## [Requirement]
Could you output the listing that follows exactly, without its images?

## [Material supplied]
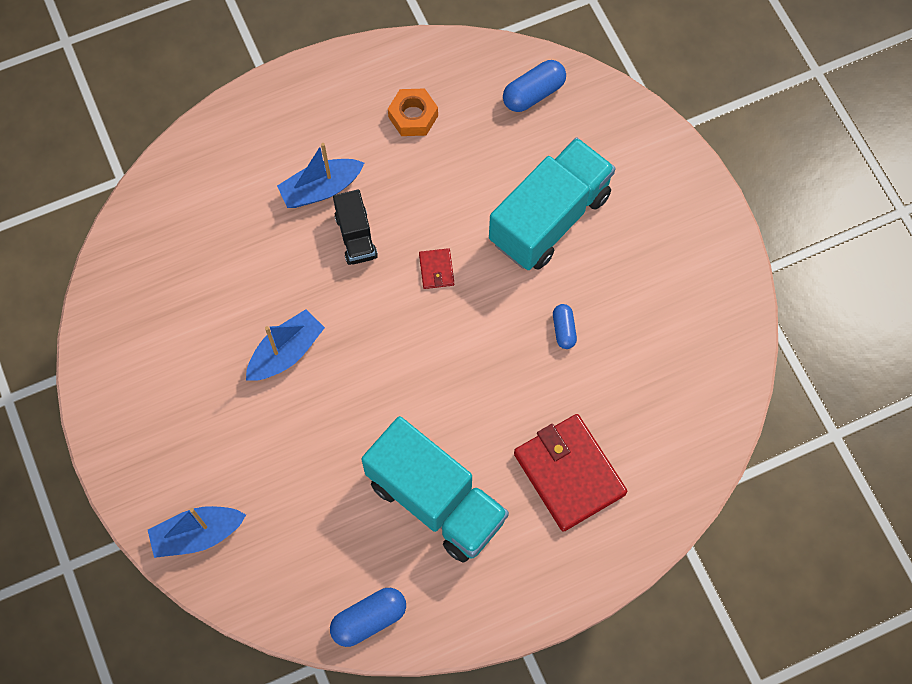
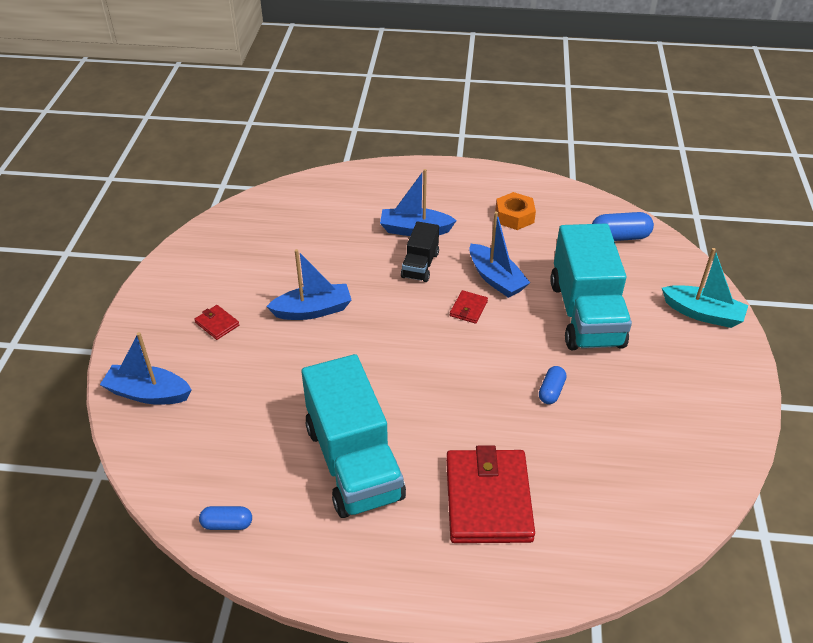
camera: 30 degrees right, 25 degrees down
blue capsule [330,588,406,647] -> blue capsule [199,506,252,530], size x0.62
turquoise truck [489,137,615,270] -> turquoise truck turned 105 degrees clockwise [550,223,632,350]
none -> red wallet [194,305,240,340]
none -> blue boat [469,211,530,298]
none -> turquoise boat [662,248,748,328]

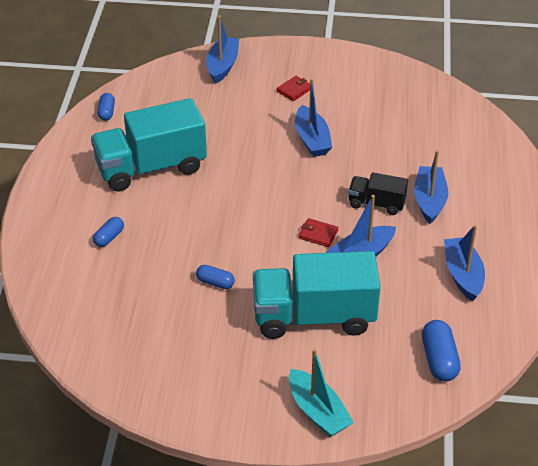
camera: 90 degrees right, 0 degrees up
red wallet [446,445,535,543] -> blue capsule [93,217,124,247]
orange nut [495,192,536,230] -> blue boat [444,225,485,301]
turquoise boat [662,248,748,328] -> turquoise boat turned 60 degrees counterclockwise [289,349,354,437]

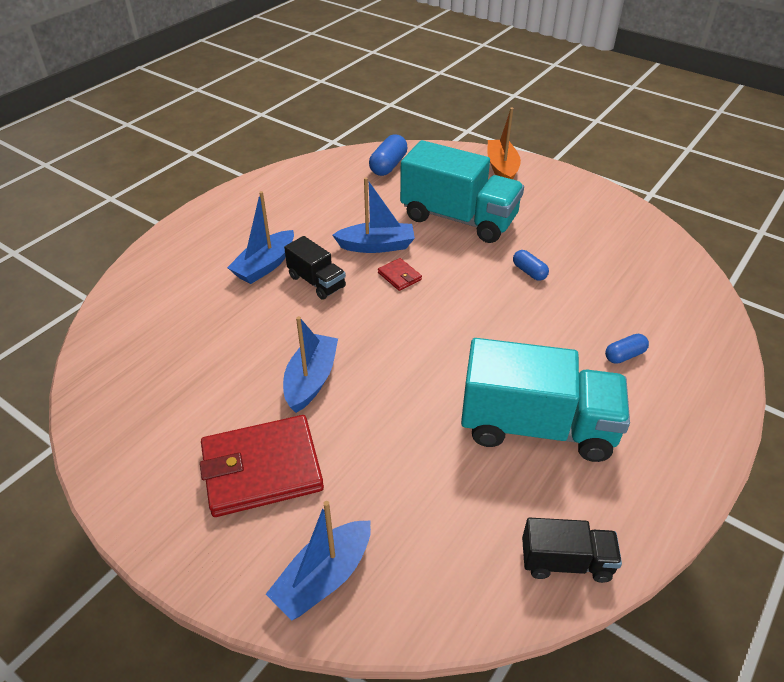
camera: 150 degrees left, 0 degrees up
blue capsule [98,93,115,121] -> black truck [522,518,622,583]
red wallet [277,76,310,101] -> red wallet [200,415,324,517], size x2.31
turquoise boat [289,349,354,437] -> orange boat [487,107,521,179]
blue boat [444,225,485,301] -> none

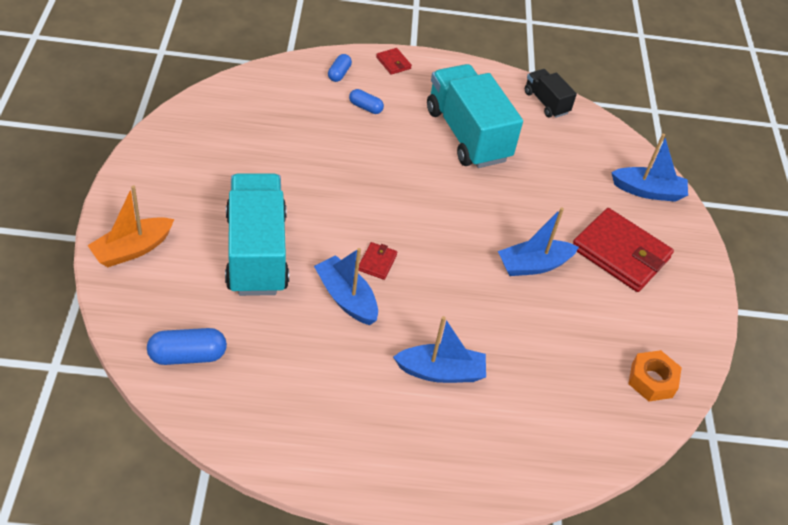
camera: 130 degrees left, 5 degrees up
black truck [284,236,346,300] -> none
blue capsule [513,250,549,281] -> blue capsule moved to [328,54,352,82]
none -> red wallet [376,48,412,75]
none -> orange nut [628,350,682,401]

## [Completed task]
camera: 30 degrees right, 25 degrees down
blue capsule [330,588,406,647] -> blue capsule [199,506,252,530], size x0.62
turquoise truck [489,137,615,270] -> turquoise truck turned 105 degrees clockwise [550,223,632,350]
none -> red wallet [194,305,240,340]
none -> blue boat [469,211,530,298]
none -> turquoise boat [662,248,748,328]

camera: 90 degrees right, 0 degrees up
red wallet [446,445,535,543] -> blue capsule [93,217,124,247]
orange nut [495,192,536,230] -> blue boat [444,225,485,301]
turquoise boat [662,248,748,328] -> turquoise boat turned 60 degrees counterclockwise [289,349,354,437]

camera: 150 degrees left, 0 degrees up
blue capsule [98,93,115,121] -> black truck [522,518,622,583]
red wallet [277,76,310,101] -> red wallet [200,415,324,517], size x2.31
turquoise boat [289,349,354,437] -> orange boat [487,107,521,179]
blue boat [444,225,485,301] -> none

camera: 130 degrees left, 5 degrees up
black truck [284,236,346,300] -> none
blue capsule [513,250,549,281] -> blue capsule moved to [328,54,352,82]
none -> red wallet [376,48,412,75]
none -> orange nut [628,350,682,401]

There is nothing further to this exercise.